[start]

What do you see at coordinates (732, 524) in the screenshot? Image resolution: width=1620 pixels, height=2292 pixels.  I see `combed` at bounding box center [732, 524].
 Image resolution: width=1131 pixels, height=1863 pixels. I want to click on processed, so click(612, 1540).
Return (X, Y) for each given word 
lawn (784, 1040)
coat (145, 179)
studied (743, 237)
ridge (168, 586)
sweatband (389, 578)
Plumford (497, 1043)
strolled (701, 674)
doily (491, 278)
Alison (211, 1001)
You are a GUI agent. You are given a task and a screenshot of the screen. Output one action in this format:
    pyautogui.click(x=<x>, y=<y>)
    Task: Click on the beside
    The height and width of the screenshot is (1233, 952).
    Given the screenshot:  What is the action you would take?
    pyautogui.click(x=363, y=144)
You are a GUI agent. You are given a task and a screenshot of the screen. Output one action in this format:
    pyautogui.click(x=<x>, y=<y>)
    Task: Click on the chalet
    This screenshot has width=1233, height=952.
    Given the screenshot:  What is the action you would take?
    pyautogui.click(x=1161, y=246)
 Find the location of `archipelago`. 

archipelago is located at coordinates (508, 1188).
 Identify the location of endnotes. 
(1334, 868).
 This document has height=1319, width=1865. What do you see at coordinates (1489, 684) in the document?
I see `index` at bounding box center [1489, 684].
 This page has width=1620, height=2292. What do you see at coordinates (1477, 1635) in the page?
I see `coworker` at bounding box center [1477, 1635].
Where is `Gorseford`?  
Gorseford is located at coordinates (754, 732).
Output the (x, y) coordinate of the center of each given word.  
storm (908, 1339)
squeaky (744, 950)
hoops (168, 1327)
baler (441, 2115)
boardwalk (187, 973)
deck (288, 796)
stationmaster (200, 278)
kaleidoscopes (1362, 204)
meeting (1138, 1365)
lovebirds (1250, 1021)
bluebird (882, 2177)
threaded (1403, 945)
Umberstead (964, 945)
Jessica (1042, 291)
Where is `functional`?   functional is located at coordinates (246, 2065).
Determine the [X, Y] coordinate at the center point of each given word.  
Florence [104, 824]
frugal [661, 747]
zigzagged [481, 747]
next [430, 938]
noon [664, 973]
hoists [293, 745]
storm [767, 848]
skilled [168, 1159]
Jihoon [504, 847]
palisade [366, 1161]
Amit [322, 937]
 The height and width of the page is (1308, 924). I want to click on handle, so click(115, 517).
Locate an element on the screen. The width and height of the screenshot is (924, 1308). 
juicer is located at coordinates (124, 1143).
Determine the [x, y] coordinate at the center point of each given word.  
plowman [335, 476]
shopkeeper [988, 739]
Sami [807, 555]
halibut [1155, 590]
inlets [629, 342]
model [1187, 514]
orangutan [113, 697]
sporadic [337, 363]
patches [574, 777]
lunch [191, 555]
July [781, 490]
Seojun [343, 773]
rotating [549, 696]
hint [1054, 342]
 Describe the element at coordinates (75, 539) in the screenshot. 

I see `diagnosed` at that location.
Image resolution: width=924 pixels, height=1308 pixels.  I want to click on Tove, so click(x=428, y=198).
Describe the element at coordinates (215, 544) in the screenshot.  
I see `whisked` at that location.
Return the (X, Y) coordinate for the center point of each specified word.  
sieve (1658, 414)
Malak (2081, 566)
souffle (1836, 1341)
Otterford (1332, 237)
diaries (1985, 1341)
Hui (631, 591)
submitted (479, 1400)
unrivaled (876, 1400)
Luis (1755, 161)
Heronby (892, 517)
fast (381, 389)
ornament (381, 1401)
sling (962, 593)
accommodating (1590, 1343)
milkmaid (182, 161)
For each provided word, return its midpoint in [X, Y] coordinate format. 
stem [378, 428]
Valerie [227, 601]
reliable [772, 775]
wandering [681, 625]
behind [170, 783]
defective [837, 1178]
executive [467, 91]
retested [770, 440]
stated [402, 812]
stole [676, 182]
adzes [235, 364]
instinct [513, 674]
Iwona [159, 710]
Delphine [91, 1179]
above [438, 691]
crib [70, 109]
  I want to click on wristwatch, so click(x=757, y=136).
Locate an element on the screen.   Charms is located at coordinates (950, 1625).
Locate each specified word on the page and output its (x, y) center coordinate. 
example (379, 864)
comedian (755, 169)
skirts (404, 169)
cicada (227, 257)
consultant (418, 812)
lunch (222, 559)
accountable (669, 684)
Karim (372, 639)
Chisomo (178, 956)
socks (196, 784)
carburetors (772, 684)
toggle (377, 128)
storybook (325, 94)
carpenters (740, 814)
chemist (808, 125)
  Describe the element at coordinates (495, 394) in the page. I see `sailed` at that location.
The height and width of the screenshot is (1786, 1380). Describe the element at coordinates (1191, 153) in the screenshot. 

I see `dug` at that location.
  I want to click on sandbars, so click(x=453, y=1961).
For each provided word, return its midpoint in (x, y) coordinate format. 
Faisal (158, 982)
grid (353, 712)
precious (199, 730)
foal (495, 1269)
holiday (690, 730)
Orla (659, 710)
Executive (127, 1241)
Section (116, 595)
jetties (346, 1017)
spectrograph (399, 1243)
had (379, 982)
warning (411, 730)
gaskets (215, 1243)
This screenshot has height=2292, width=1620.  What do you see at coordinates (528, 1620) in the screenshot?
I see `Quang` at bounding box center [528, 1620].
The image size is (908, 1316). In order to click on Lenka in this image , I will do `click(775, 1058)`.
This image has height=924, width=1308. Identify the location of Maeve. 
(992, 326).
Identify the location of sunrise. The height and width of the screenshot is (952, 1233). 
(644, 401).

[end]

Copy all of the records above word for word, keeping every line as it stands.

(IN RESPONSE)
What do you see at coordinates (732, 524) in the screenshot? Image resolution: width=1620 pixels, height=2292 pixels.  I see `combed` at bounding box center [732, 524].
 Image resolution: width=1131 pixels, height=1863 pixels. I want to click on processed, so click(612, 1540).
Return (X, Y) for each given word 
lawn (784, 1040)
coat (145, 179)
studied (743, 237)
ridge (168, 586)
sweatband (389, 578)
Plumford (497, 1043)
strolled (701, 674)
doily (491, 278)
Alison (211, 1001)
You are a GUI agent. You are given a task and a screenshot of the screen. Output one action in this format:
    pyautogui.click(x=<x>, y=<y>)
    Task: Click on the beside
    The height and width of the screenshot is (1233, 952).
    Given the screenshot:  What is the action you would take?
    pyautogui.click(x=363, y=144)
You are a GUI agent. You are given a task and a screenshot of the screen. Output one action in this format:
    pyautogui.click(x=<x>, y=<y>)
    Task: Click on the chalet
    This screenshot has width=1233, height=952.
    Given the screenshot:  What is the action you would take?
    pyautogui.click(x=1161, y=246)
 Find the location of `archipelago`. 

archipelago is located at coordinates (508, 1188).
 Identify the location of endnotes. 
(1334, 868).
 This document has height=1319, width=1865. What do you see at coordinates (1489, 684) in the document?
I see `index` at bounding box center [1489, 684].
 This page has width=1620, height=2292. What do you see at coordinates (1477, 1635) in the page?
I see `coworker` at bounding box center [1477, 1635].
Where is `Gorseford`?  
Gorseford is located at coordinates (754, 732).
Output the (x, y) coordinate of the center of each given word.  
storm (908, 1339)
squeaky (744, 950)
hoops (168, 1327)
baler (441, 2115)
boardwalk (187, 973)
deck (288, 796)
stationmaster (200, 278)
kaleidoscopes (1362, 204)
meeting (1138, 1365)
lovebirds (1250, 1021)
bluebird (882, 2177)
threaded (1403, 945)
Umberstead (964, 945)
Jessica (1042, 291)
Where is `functional`?   functional is located at coordinates (246, 2065).
Determine the [X, Y] coordinate at the center point of each given word.  
Florence [104, 824]
frugal [661, 747]
zigzagged [481, 747]
next [430, 938]
noon [664, 973]
hoists [293, 745]
storm [767, 848]
skilled [168, 1159]
Jihoon [504, 847]
palisade [366, 1161]
Amit [322, 937]
 The height and width of the page is (1308, 924). I want to click on handle, so click(115, 517).
Locate an element on the screen. The width and height of the screenshot is (924, 1308). 
juicer is located at coordinates (124, 1143).
Determine the [x, y] coordinate at the center point of each given word.  
plowman [335, 476]
shopkeeper [988, 739]
Sami [807, 555]
halibut [1155, 590]
inlets [629, 342]
model [1187, 514]
orangutan [113, 697]
sporadic [337, 363]
patches [574, 777]
lunch [191, 555]
July [781, 490]
Seojun [343, 773]
rotating [549, 696]
hint [1054, 342]
 Describe the element at coordinates (75, 539) in the screenshot. 

I see `diagnosed` at that location.
Image resolution: width=924 pixels, height=1308 pixels.  I want to click on Tove, so click(x=428, y=198).
Describe the element at coordinates (215, 544) in the screenshot.  
I see `whisked` at that location.
Return the (X, Y) coordinate for the center point of each specified word.  
sieve (1658, 414)
Malak (2081, 566)
souffle (1836, 1341)
Otterford (1332, 237)
diaries (1985, 1341)
Hui (631, 591)
submitted (479, 1400)
unrivaled (876, 1400)
Luis (1755, 161)
Heronby (892, 517)
fast (381, 389)
ornament (381, 1401)
sling (962, 593)
accommodating (1590, 1343)
milkmaid (182, 161)
For each provided word, return its midpoint in [X, Y] coordinate format. 
stem [378, 428]
Valerie [227, 601]
reliable [772, 775]
wandering [681, 625]
behind [170, 783]
defective [837, 1178]
executive [467, 91]
retested [770, 440]
stated [402, 812]
stole [676, 182]
adzes [235, 364]
instinct [513, 674]
Iwona [159, 710]
Delphine [91, 1179]
above [438, 691]
crib [70, 109]
  I want to click on wristwatch, so click(x=757, y=136).
Locate an element on the screen.   Charms is located at coordinates (950, 1625).
Locate each specified word on the page and output its (x, y) center coordinate. 
example (379, 864)
comedian (755, 169)
skirts (404, 169)
cicada (227, 257)
consultant (418, 812)
lunch (222, 559)
accountable (669, 684)
Karim (372, 639)
Chisomo (178, 956)
socks (196, 784)
carburetors (772, 684)
toggle (377, 128)
storybook (325, 94)
carpenters (740, 814)
chemist (808, 125)
  Describe the element at coordinates (495, 394) in the page. I see `sailed` at that location.
The height and width of the screenshot is (1786, 1380). Describe the element at coordinates (1191, 153) in the screenshot. 

I see `dug` at that location.
  I want to click on sandbars, so click(x=453, y=1961).
For each provided word, return its midpoint in (x, y) coordinate format. 
Faisal (158, 982)
grid (353, 712)
precious (199, 730)
foal (495, 1269)
holiday (690, 730)
Orla (659, 710)
Executive (127, 1241)
Section (116, 595)
jetties (346, 1017)
spectrograph (399, 1243)
had (379, 982)
warning (411, 730)
gaskets (215, 1243)
This screenshot has height=2292, width=1620.  What do you see at coordinates (528, 1620) in the screenshot?
I see `Quang` at bounding box center [528, 1620].
The image size is (908, 1316). In order to click on Lenka in this image , I will do `click(775, 1058)`.
This image has height=924, width=1308. Identify the location of Maeve. 
(992, 326).
Identify the location of sunrise. The height and width of the screenshot is (952, 1233). 
(644, 401).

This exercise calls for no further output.